* Task goal:
For this exercise, repeat the records below exactly and omit every picture.

* Provided records:
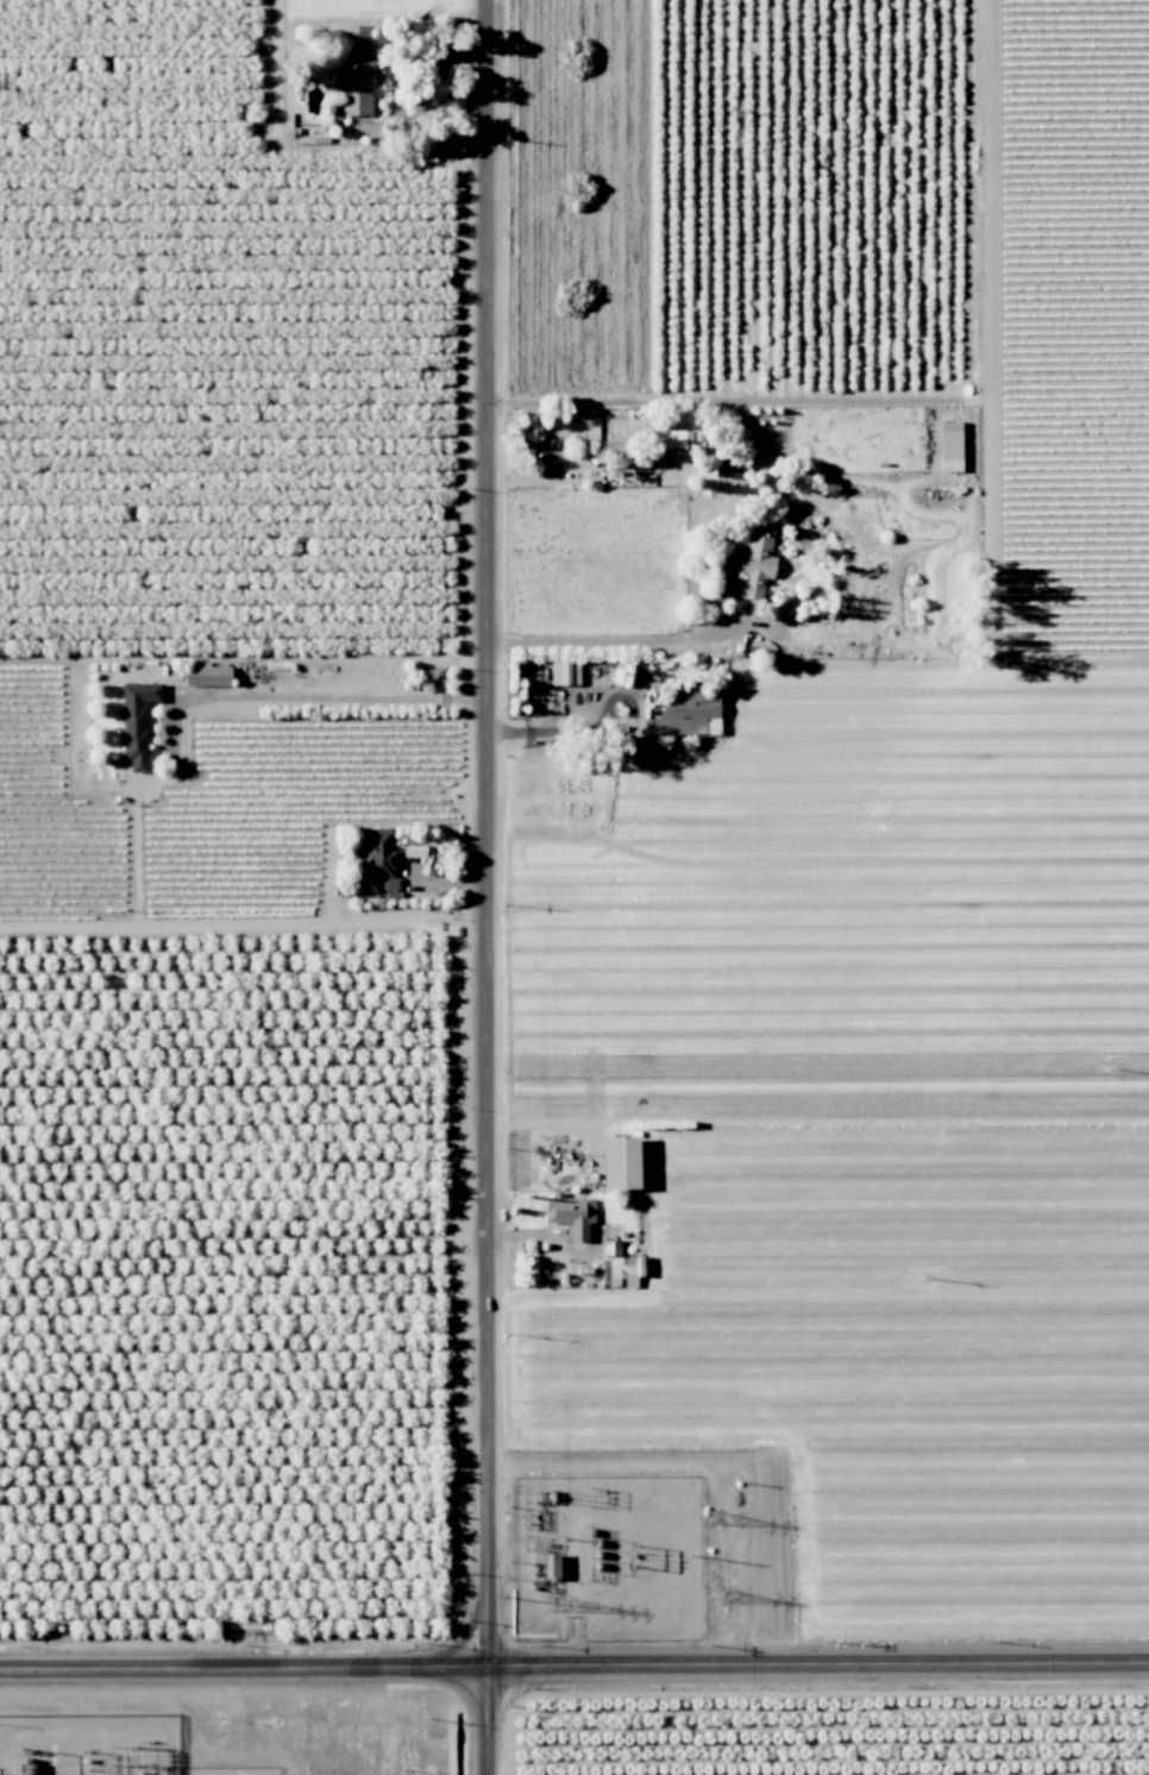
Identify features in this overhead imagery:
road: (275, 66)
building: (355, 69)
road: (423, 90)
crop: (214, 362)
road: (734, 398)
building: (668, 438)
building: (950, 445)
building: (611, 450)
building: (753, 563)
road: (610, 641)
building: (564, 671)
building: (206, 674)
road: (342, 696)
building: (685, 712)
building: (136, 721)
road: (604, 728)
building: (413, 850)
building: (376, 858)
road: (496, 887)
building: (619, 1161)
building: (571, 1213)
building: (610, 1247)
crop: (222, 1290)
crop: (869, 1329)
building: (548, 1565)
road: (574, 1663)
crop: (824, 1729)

* Result:
Identify features in this overhead imagery:
road: (275, 66)
building: (355, 69)
road: (423, 90)
crop: (214, 362)
road: (734, 398)
building: (668, 438)
building: (950, 445)
building: (611, 450)
building: (753, 563)
road: (610, 641)
building: (564, 671)
building: (206, 674)
road: (342, 696)
building: (685, 712)
building: (136, 721)
road: (604, 728)
building: (413, 850)
building: (376, 858)
road: (496, 887)
building: (619, 1161)
building: (571, 1213)
building: (610, 1247)
crop: (222, 1290)
crop: (869, 1329)
building: (548, 1565)
road: (574, 1663)
crop: (824, 1729)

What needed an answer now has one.